TASK DIRECTIONS - Some lines in the data below hold the string "hexagon". Report how many, as a bare number.

Stepwise shape edit descriptions:
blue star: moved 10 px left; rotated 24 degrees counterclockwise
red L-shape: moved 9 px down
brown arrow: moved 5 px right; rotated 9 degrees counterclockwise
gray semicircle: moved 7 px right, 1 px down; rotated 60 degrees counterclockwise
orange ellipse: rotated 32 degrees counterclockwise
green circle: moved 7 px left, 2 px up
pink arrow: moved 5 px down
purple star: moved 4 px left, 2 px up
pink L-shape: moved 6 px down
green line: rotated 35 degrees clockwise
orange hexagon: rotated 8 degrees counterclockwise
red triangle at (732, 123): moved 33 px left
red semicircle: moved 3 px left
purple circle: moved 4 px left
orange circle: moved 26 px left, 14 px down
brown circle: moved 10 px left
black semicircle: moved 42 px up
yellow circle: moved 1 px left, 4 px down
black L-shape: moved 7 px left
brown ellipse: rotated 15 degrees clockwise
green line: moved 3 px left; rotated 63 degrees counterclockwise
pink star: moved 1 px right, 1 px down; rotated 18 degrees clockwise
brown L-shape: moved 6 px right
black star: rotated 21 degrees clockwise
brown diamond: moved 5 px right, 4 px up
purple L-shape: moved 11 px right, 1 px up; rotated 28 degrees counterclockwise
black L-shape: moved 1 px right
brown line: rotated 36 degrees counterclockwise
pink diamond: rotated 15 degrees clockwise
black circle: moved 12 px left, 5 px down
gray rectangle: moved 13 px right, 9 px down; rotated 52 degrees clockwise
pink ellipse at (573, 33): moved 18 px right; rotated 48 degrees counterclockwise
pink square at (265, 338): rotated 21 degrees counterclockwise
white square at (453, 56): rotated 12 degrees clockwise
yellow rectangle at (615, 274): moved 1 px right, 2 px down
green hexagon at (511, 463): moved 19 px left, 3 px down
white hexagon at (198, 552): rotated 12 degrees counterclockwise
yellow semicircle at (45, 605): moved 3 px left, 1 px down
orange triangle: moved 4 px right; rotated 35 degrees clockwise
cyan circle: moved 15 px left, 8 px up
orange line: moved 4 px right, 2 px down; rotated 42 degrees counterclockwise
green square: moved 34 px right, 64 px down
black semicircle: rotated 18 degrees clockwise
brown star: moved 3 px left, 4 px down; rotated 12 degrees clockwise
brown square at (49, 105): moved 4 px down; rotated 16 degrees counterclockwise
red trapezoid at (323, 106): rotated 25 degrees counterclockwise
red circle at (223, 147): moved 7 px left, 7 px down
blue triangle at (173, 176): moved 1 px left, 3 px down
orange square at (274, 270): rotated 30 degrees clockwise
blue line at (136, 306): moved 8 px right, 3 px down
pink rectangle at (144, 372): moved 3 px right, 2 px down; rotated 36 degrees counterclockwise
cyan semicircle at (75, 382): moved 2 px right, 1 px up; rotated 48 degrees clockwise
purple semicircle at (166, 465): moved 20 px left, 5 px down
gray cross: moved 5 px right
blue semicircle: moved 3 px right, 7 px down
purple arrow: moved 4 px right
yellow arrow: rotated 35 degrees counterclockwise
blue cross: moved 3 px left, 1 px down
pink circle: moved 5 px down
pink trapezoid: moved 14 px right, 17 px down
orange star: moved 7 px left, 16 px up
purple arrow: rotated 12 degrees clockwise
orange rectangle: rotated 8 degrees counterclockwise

SOLUTION TO THIS PROBLEM - 3